* **Requirement**
In the entries that follow, repeat exactly the lines from the one that has "grey mushroom: 3 -> 0" through the one that has "purple fork: 5 -> 0", but omit pictures.
*** Opening Working data ***
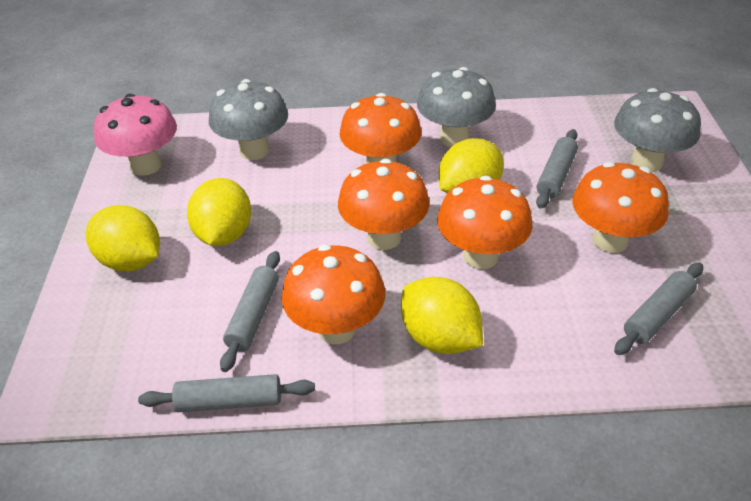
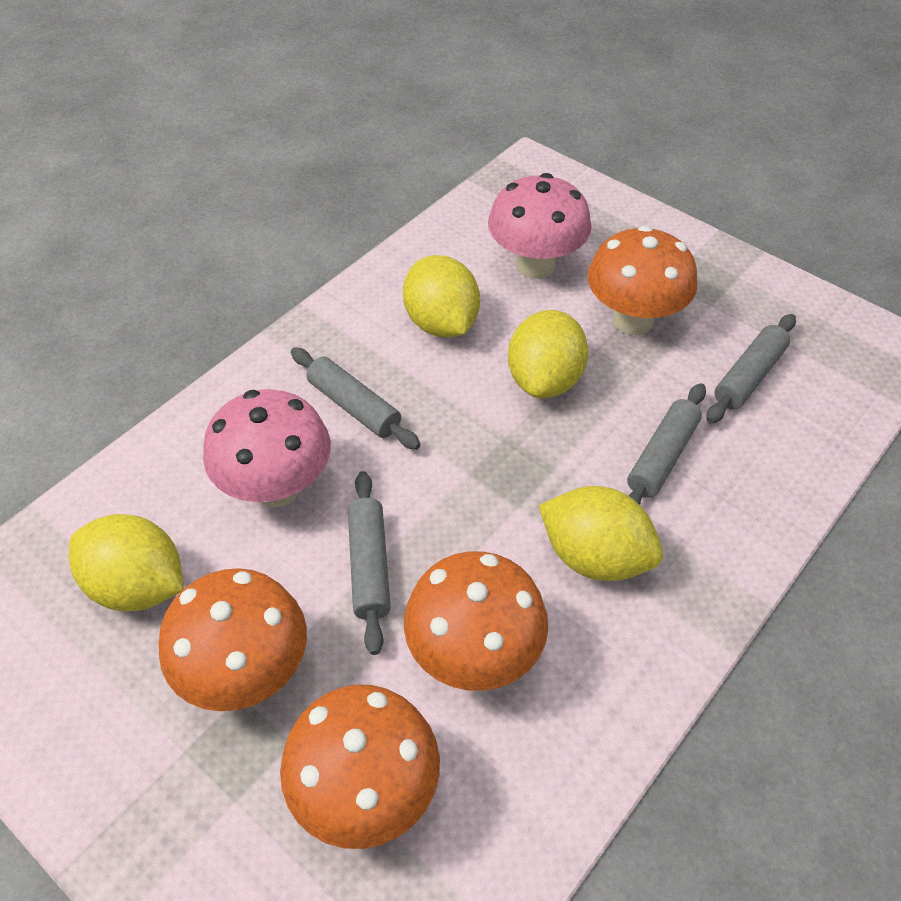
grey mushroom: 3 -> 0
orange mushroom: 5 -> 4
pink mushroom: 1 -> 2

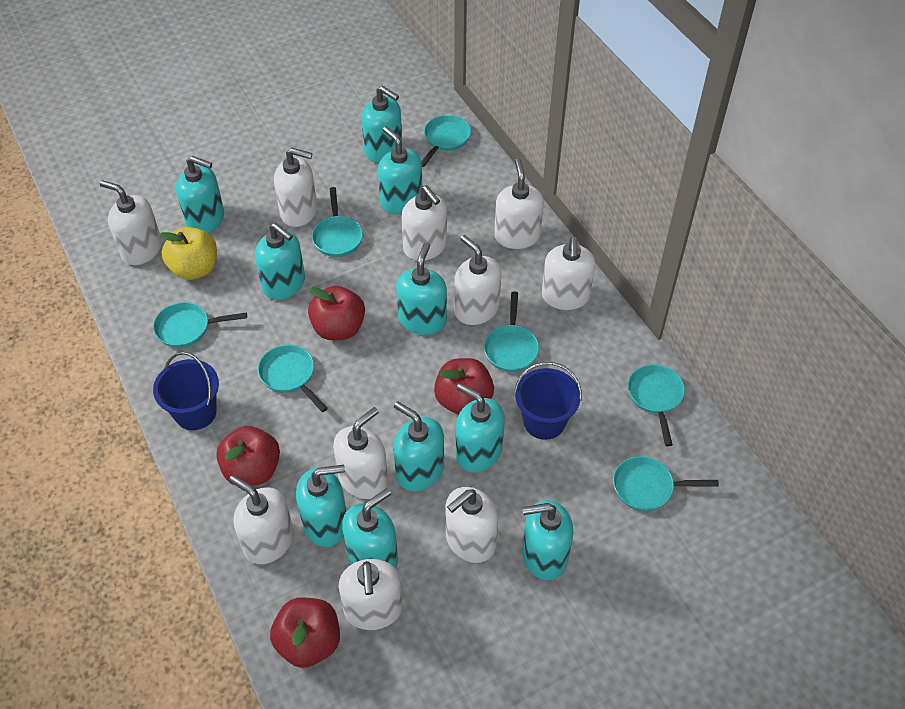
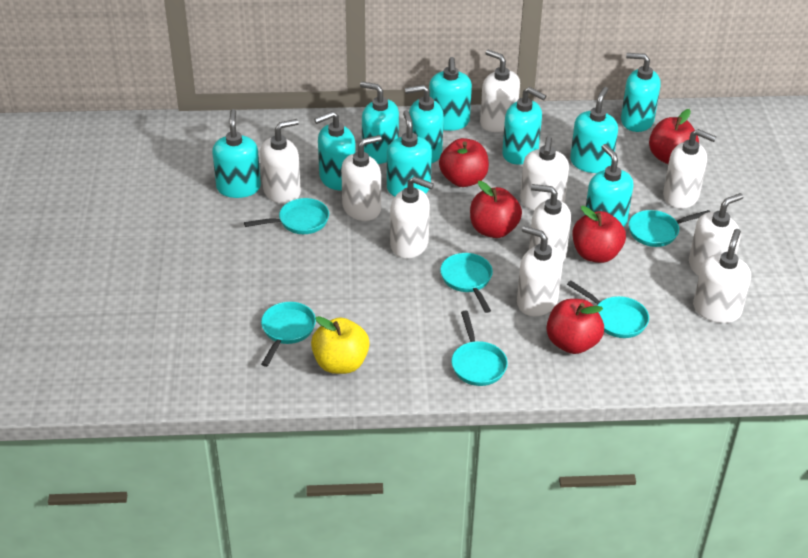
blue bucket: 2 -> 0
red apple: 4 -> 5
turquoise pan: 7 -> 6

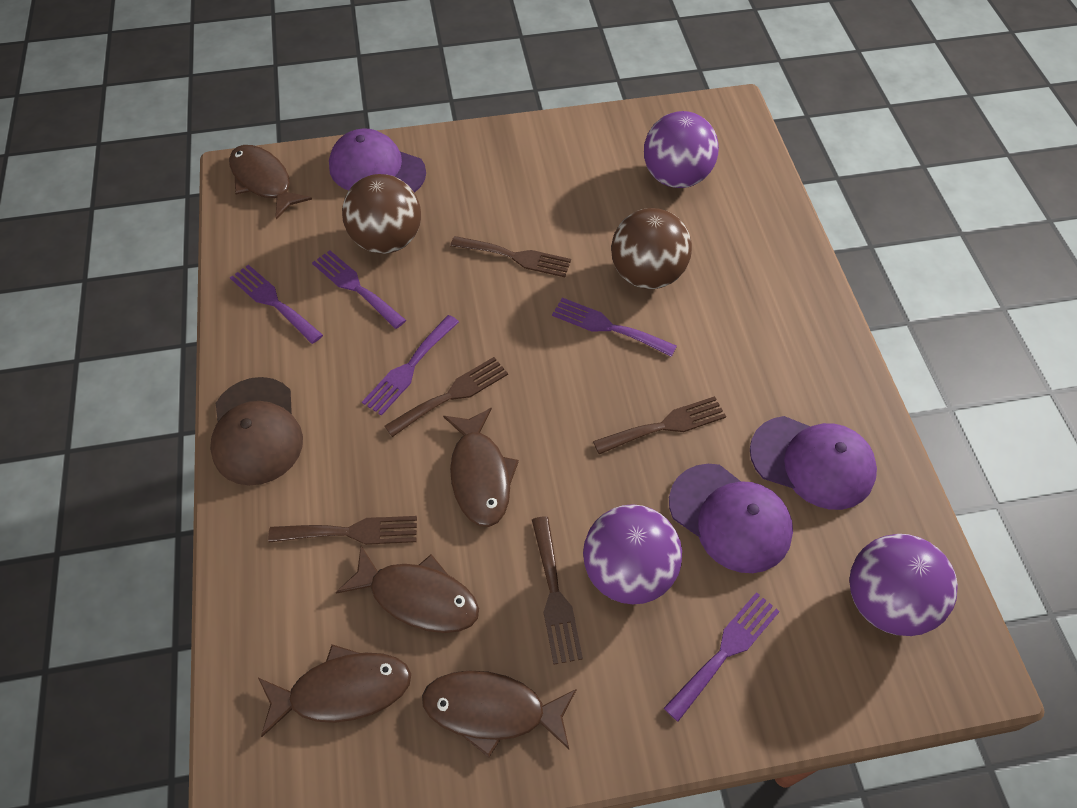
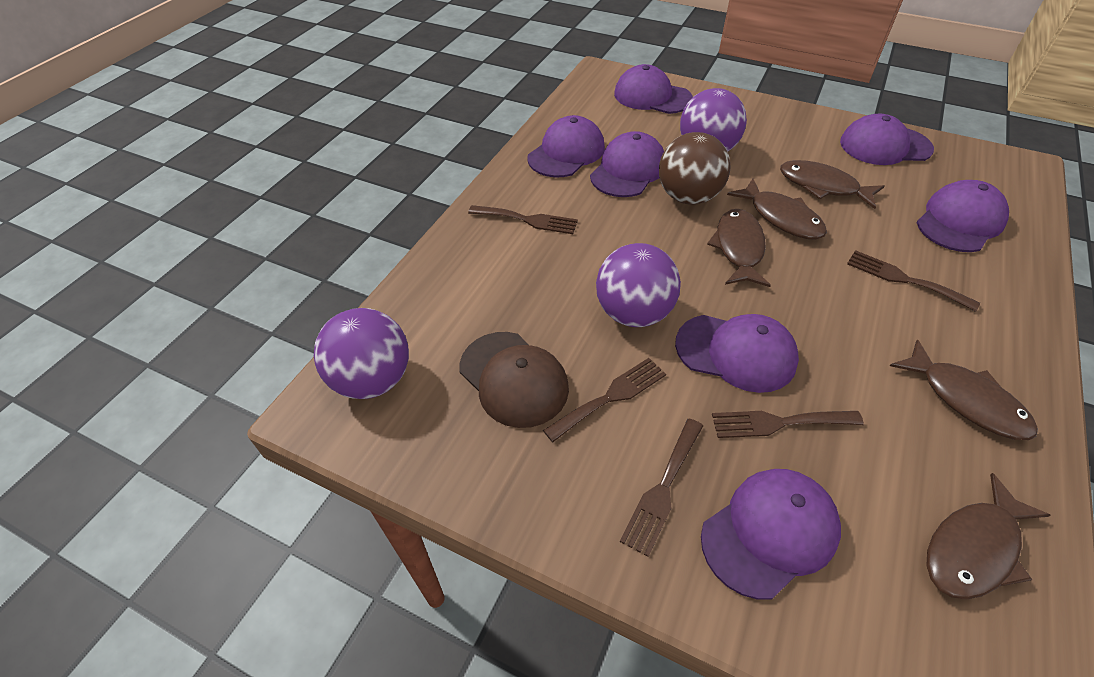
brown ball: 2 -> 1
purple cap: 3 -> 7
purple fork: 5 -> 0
*** Closing Working data ***
*** Opening Working data ***
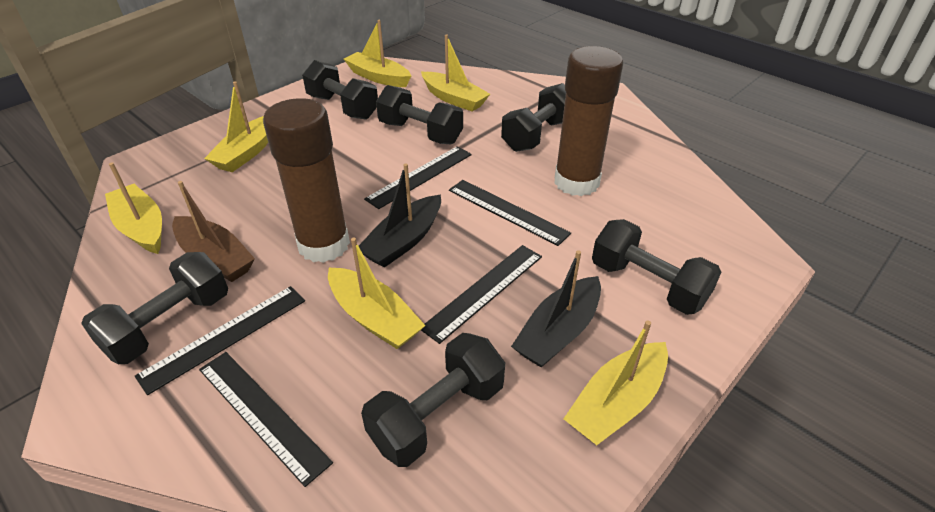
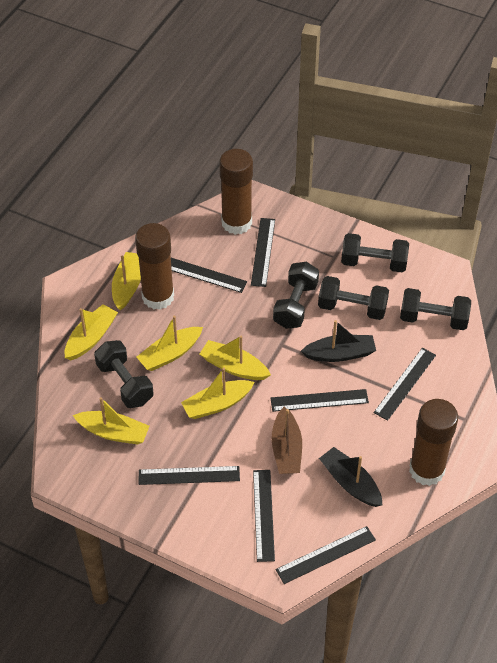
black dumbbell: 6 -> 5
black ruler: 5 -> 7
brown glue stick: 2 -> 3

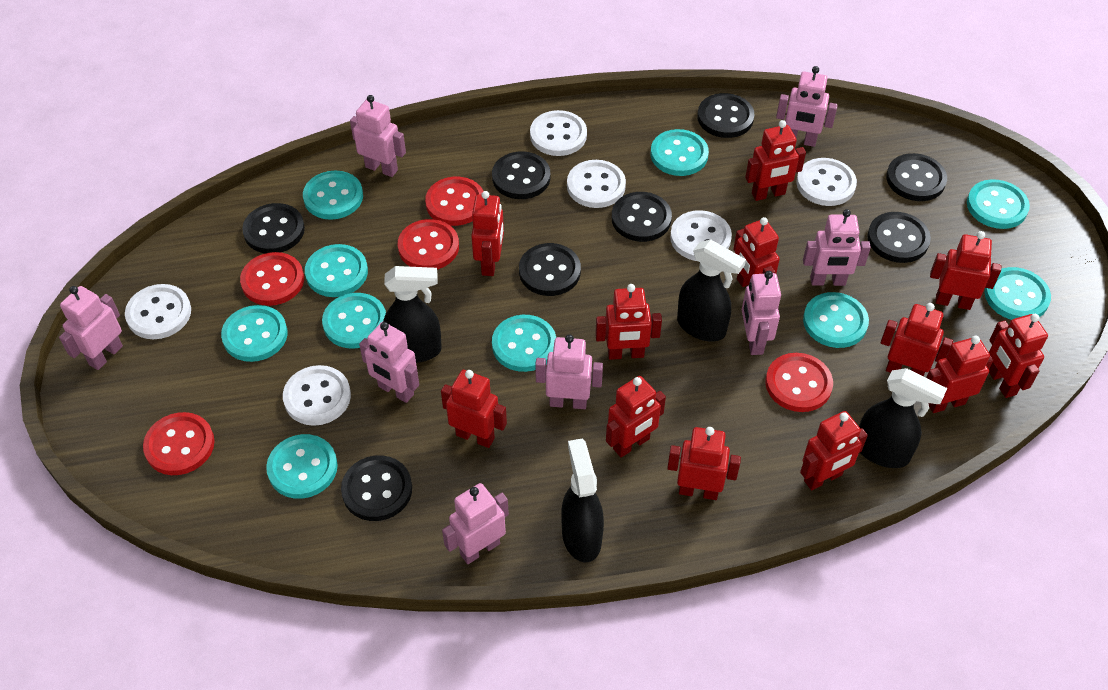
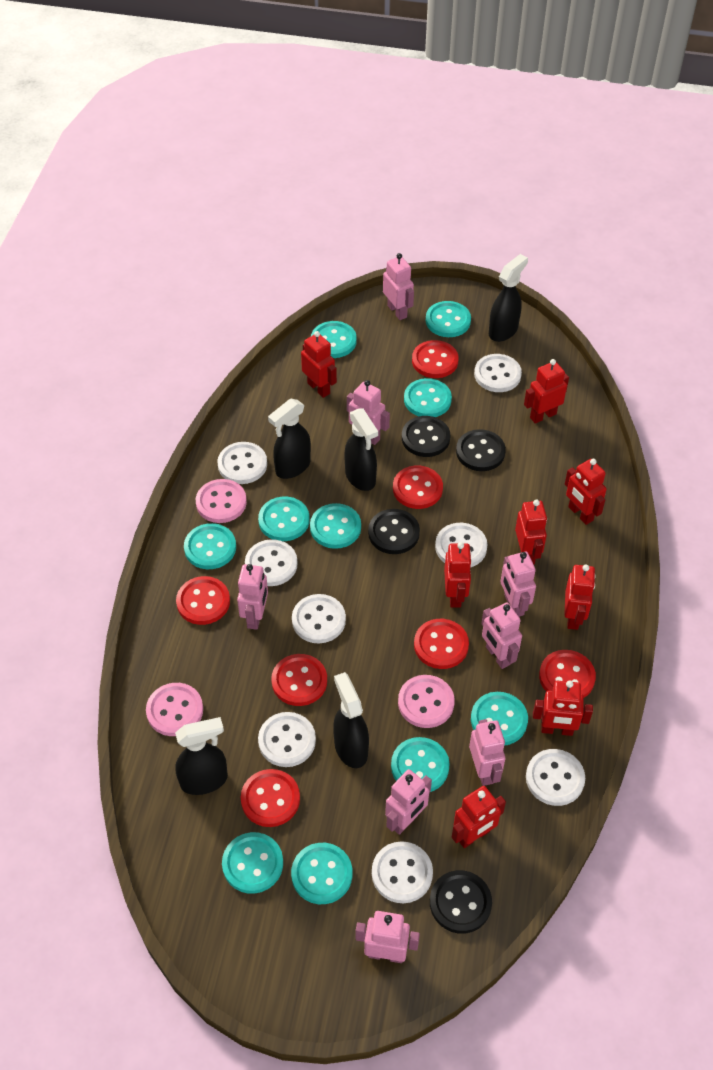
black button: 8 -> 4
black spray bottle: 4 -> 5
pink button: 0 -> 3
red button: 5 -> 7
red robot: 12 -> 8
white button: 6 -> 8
*** Closing Working data ***
* **Output of the exercise**
grey mushroom: 3 -> 0
orange mushroom: 5 -> 4
pink mushroom: 1 -> 2

blue bucket: 2 -> 0
red apple: 4 -> 5
turquoise pan: 7 -> 6

brown ball: 2 -> 1
purple cap: 3 -> 7
purple fork: 5 -> 0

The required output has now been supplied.